EXERCISE DETAILS
This task calls for copying every line in the data below that contains the word "stacking".

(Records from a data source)
□ □ □

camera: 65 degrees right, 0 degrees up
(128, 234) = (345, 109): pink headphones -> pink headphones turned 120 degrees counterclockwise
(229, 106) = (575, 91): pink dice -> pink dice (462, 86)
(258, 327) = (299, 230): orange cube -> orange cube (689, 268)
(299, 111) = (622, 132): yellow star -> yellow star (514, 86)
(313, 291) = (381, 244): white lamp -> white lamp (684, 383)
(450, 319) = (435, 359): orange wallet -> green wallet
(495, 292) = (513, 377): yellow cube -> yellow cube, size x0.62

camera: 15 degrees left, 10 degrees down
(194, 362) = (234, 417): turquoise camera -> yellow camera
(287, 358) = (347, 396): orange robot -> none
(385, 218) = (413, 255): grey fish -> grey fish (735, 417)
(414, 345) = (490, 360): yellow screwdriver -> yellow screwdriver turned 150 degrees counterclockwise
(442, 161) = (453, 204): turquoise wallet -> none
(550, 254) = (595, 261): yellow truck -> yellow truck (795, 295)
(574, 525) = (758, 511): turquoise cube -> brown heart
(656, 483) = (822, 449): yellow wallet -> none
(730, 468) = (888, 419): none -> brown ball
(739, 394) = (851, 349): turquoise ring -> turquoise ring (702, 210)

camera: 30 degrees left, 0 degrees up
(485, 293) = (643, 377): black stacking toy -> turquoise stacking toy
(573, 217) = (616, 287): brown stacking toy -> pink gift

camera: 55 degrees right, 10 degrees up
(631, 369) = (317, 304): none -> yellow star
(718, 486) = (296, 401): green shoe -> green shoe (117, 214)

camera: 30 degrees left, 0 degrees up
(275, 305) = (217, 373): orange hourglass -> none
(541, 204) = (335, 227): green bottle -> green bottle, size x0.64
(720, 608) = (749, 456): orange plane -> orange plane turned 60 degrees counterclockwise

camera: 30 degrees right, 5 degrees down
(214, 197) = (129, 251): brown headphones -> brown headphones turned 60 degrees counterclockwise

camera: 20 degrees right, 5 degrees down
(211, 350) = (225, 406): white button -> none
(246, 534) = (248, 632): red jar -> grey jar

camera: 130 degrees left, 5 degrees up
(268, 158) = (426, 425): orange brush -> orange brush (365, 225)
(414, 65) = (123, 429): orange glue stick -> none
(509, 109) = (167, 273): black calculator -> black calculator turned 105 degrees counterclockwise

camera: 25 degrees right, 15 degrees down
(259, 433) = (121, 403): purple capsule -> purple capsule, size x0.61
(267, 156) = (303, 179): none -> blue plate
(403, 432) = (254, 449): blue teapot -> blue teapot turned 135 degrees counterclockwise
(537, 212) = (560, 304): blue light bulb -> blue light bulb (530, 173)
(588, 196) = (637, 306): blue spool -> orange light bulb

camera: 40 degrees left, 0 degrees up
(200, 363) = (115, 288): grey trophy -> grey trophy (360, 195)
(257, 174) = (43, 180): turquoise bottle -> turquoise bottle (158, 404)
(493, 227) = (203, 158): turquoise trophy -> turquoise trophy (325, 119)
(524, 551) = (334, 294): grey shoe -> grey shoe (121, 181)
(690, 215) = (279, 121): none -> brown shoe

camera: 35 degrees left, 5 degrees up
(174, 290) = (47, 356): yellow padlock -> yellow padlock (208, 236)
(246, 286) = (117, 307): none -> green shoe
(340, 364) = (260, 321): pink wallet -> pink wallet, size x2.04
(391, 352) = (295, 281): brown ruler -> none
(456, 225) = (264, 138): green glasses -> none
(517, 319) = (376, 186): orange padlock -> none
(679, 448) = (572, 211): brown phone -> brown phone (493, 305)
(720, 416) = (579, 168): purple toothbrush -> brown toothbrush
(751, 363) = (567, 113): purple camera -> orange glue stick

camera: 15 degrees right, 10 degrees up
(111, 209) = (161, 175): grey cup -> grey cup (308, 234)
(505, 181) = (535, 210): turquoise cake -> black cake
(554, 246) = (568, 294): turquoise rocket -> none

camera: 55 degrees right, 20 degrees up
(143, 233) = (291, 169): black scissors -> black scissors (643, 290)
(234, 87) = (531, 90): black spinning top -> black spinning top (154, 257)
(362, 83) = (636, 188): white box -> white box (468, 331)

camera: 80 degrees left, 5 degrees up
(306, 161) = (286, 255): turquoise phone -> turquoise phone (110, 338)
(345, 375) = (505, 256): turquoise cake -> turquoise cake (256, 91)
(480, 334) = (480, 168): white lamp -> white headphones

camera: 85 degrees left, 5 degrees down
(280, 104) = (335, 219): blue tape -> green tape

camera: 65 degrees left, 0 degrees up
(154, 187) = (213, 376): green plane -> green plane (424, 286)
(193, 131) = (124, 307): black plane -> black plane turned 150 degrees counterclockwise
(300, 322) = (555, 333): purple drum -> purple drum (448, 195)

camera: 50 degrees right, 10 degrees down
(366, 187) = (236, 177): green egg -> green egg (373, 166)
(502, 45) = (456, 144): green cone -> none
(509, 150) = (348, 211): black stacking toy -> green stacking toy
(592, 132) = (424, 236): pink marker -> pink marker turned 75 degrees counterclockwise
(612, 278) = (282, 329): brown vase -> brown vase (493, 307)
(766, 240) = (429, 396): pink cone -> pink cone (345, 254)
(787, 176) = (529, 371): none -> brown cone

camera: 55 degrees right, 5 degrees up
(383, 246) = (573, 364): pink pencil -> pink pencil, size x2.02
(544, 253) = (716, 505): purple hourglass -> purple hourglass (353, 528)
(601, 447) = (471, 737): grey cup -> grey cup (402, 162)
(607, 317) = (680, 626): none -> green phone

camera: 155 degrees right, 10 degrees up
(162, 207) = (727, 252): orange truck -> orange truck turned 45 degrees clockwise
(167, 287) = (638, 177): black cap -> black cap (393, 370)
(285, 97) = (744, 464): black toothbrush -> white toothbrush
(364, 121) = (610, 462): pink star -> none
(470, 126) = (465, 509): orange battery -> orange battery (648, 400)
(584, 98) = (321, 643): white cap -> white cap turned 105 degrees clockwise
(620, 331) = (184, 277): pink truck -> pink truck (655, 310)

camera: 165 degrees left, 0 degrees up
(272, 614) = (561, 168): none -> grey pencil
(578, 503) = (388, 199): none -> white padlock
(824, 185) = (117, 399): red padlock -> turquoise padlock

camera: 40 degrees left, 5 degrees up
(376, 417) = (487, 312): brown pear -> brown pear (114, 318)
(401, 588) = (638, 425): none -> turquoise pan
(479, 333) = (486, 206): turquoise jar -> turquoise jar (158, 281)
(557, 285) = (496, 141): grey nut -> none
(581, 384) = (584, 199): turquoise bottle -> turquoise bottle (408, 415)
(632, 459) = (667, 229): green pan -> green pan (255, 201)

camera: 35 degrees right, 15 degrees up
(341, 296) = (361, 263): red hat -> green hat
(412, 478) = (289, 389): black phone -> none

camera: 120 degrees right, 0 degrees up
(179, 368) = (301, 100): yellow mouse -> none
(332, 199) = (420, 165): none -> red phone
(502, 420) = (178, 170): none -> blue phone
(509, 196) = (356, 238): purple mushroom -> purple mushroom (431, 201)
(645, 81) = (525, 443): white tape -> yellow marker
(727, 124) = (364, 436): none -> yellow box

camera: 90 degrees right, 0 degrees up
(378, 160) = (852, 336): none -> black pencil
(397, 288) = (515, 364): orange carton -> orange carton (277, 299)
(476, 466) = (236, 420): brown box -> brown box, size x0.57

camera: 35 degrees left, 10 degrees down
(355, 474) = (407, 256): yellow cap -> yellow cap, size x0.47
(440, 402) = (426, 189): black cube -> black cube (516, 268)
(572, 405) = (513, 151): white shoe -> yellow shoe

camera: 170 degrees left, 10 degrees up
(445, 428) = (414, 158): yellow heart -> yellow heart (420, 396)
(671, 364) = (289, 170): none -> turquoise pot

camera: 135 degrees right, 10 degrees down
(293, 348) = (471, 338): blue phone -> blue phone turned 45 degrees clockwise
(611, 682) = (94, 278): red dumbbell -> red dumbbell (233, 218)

□ □ □

RESPONSE TO THE TASK
(485, 293) = (643, 377): black stacking toy -> turquoise stacking toy
(573, 217) = (616, 287): brown stacking toy -> pink gift
(509, 150) = (348, 211): black stacking toy -> green stacking toy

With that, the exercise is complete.